### Challenge
Output the data below in full, byte for byte. Nothing may differ.

### Provided entries
++++++++++

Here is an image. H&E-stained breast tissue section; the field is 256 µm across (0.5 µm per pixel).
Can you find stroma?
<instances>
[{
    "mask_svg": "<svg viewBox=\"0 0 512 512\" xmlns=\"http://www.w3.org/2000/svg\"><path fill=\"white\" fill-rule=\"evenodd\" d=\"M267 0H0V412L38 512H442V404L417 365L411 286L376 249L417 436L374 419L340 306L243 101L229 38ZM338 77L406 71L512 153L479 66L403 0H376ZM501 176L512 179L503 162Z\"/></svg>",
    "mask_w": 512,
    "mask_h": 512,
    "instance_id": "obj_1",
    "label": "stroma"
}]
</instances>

++++++++++

### Result of the exercise
Here is an image. H&E-stained breast tissue section; the field is 256 µm across (0.5 µm per pixel).
Can you find stroma?
<instances>
[{
    "mask_svg": "<svg viewBox=\"0 0 512 512\" xmlns=\"http://www.w3.org/2000/svg\"><path fill=\"white\" fill-rule=\"evenodd\" d=\"M267 0H0V412L38 512H442V404L417 365L411 286L376 249L417 436L374 419L340 306L243 101L229 38ZM338 77L406 71L512 153L479 66L403 0H376ZM501 176L512 179L503 162Z\"/></svg>",
    "mask_w": 512,
    "mask_h": 512,
    "instance_id": "obj_1",
    "label": "stroma"
}]
</instances>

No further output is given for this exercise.